» DESCRIPTION OF THE TASK:
For the data below, retype word for word the lines from the one containing "pink trapezoid: (49, 92)" through the one containing "purple line: (32, 57) -> (57, 56), moved"; drop the pictures.

» DATA EXTRACT:
----------
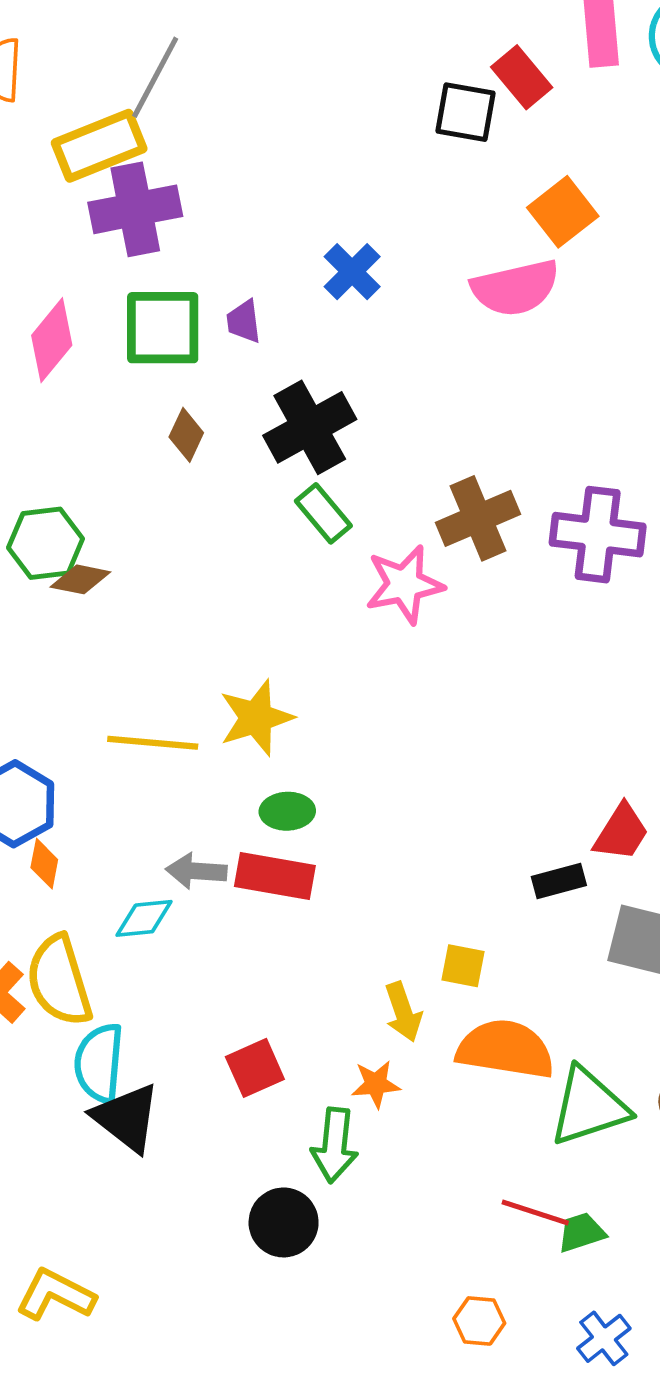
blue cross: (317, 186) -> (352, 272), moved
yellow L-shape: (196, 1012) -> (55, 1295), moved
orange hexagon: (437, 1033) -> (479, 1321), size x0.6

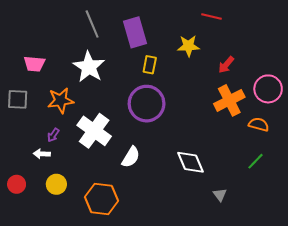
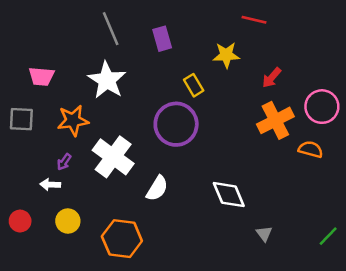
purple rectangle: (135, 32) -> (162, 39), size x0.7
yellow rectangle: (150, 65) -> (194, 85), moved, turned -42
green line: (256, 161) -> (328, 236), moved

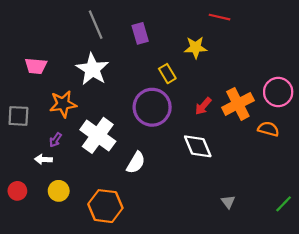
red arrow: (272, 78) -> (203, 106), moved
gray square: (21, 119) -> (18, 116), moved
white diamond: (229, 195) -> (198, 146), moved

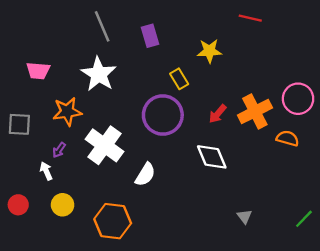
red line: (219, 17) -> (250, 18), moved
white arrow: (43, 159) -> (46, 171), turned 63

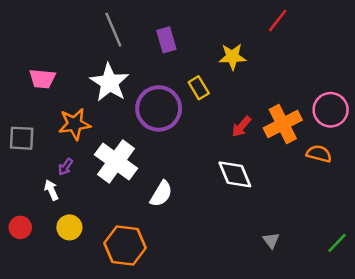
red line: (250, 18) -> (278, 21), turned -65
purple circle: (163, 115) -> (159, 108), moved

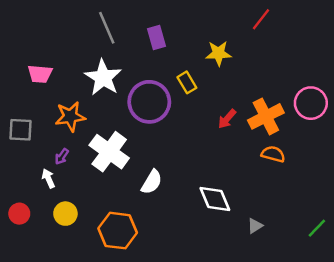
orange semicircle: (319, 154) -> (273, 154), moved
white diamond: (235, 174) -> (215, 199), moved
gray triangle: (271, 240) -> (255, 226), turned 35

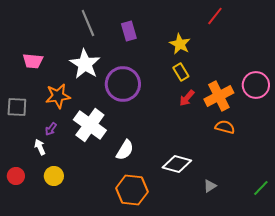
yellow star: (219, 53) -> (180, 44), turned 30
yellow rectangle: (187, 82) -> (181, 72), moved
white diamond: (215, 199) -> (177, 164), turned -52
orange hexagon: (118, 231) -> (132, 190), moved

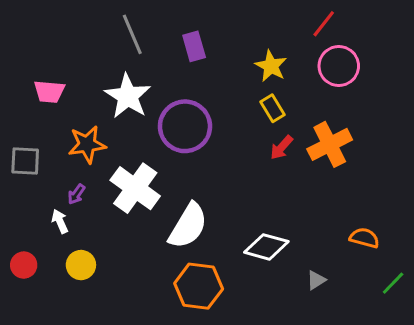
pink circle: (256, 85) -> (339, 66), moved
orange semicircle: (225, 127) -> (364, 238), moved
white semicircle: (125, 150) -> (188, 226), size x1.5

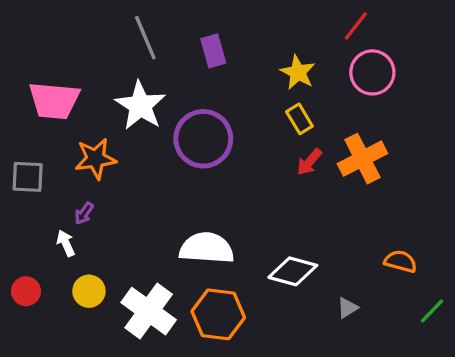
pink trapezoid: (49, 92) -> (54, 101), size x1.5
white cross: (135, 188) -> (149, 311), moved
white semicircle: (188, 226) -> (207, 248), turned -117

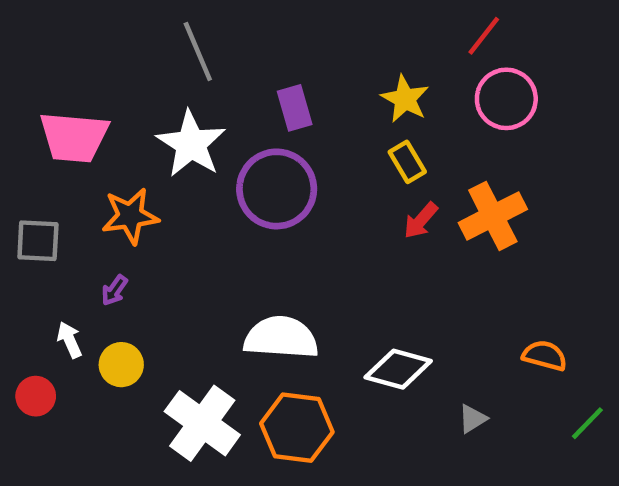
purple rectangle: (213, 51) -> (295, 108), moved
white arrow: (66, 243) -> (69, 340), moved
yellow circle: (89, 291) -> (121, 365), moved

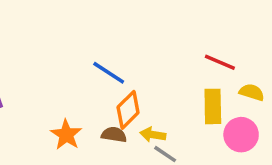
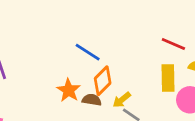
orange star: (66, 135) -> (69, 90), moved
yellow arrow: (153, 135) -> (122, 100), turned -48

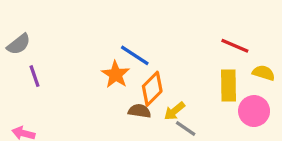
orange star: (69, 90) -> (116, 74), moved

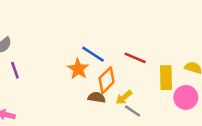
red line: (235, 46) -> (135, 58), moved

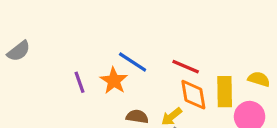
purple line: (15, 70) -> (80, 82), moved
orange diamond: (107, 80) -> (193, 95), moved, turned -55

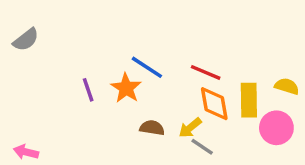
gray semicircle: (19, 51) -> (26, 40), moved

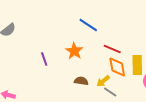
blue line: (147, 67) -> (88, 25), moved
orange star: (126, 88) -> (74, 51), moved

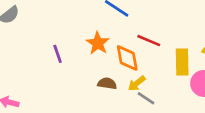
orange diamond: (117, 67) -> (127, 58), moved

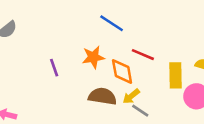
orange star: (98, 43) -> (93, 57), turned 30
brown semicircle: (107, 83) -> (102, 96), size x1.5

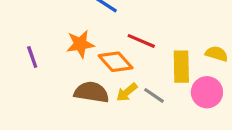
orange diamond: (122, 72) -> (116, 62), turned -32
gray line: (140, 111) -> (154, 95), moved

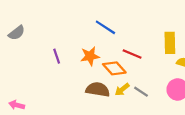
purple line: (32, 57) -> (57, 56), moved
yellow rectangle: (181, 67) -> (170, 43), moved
----------
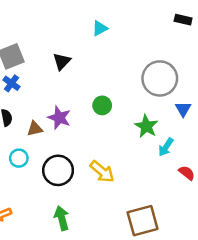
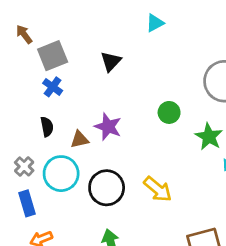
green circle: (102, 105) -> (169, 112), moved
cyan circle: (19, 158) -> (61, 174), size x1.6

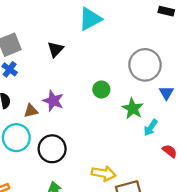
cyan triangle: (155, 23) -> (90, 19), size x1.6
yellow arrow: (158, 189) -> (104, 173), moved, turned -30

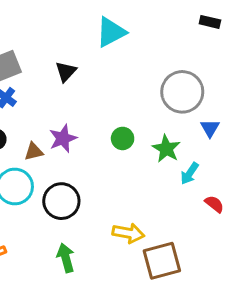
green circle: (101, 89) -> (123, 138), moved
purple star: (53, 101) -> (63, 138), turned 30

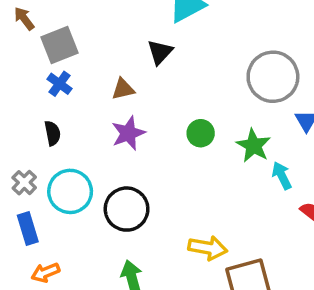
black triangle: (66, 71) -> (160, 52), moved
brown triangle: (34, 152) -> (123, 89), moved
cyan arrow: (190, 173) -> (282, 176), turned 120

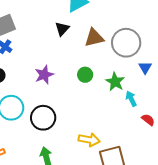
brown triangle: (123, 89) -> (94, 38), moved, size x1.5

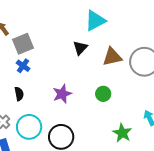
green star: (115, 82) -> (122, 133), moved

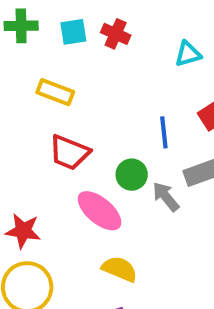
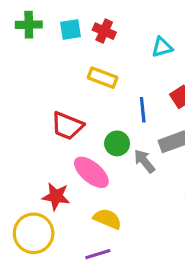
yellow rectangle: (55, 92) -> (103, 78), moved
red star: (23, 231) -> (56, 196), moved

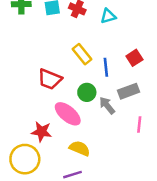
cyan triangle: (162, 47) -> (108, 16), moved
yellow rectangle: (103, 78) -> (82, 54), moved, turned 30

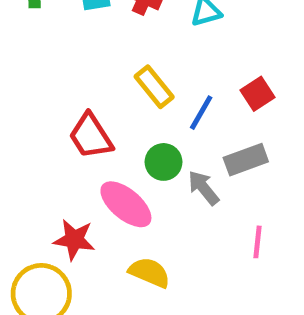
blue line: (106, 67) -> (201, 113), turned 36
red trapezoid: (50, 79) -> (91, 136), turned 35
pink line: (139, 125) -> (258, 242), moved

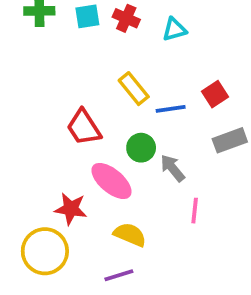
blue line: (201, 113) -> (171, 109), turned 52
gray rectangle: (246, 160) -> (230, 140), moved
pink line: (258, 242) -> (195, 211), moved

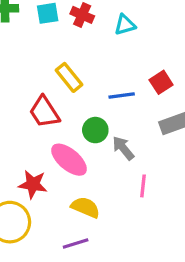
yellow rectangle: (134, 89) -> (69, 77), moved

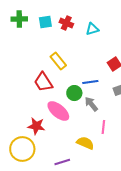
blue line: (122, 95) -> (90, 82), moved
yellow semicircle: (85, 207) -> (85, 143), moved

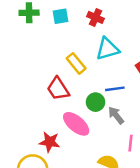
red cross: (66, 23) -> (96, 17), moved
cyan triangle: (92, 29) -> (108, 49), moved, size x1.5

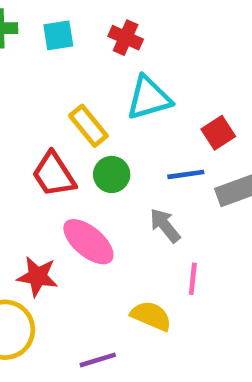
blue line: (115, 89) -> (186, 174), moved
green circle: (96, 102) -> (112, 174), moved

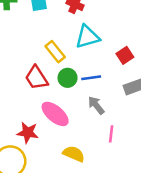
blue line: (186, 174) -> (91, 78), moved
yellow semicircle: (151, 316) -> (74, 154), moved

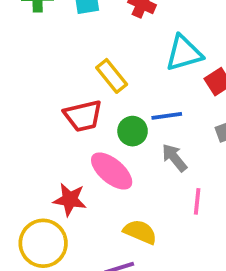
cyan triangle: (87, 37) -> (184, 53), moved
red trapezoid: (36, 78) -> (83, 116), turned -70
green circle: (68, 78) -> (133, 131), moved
----------
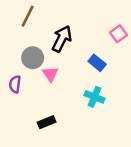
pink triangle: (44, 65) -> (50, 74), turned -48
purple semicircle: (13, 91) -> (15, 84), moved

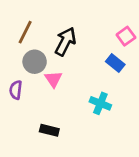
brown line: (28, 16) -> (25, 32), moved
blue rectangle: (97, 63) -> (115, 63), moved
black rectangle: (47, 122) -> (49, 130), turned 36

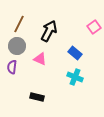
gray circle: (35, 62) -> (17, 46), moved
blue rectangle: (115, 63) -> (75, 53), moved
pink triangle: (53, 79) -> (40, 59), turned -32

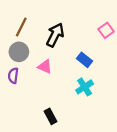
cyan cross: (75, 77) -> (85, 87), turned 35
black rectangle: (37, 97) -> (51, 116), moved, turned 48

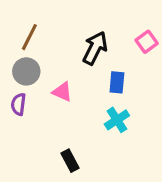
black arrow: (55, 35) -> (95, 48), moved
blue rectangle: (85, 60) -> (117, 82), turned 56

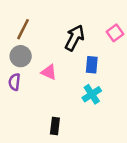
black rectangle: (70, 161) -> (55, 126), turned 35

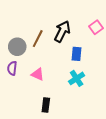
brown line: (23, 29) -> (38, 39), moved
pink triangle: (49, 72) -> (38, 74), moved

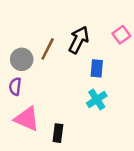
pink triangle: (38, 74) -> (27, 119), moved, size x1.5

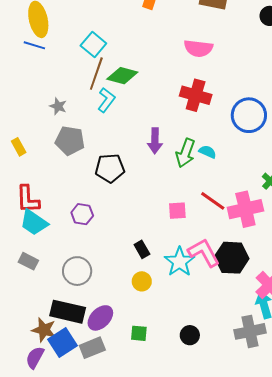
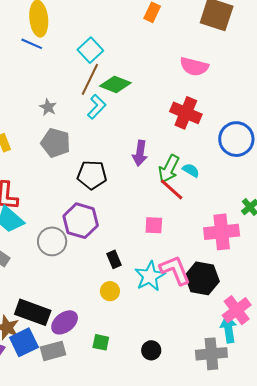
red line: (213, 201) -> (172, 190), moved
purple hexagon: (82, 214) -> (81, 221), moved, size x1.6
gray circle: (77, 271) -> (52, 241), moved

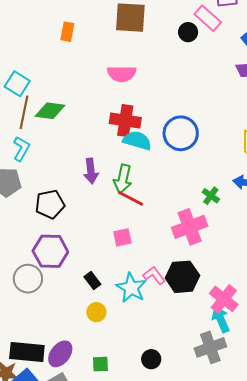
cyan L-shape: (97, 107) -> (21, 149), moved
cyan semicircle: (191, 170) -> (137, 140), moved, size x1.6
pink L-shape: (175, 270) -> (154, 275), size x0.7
----------
» PROBLEM SOLUTION:
pink trapezoid: (49, 92) -> (54, 101), size x1.5
white cross: (135, 188) -> (149, 311), moved
white semicircle: (188, 226) -> (207, 248), turned -117

purple rectangle: (213, 51) -> (295, 108), moved
white arrow: (66, 243) -> (69, 340), moved
yellow circle: (89, 291) -> (121, 365), moved

orange star: (66, 135) -> (69, 90), moved
yellow arrow: (153, 135) -> (122, 100), turned -48

orange star: (69, 90) -> (116, 74), moved

red line: (235, 46) -> (135, 58), moved

purple line: (15, 70) -> (80, 82), moved
orange diamond: (107, 80) -> (193, 95), moved, turned -55

gray semicircle: (19, 51) -> (26, 40), moved

blue line: (147, 67) -> (88, 25), moved
orange star: (126, 88) -> (74, 51), moved

orange diamond: (117, 67) -> (127, 58), moved

orange star: (98, 43) -> (93, 57), turned 30
brown semicircle: (107, 83) -> (102, 96), size x1.5

orange diamond: (122, 72) -> (116, 62), turned -32
gray line: (140, 111) -> (154, 95), moved

purple line: (32, 57) -> (57, 56), moved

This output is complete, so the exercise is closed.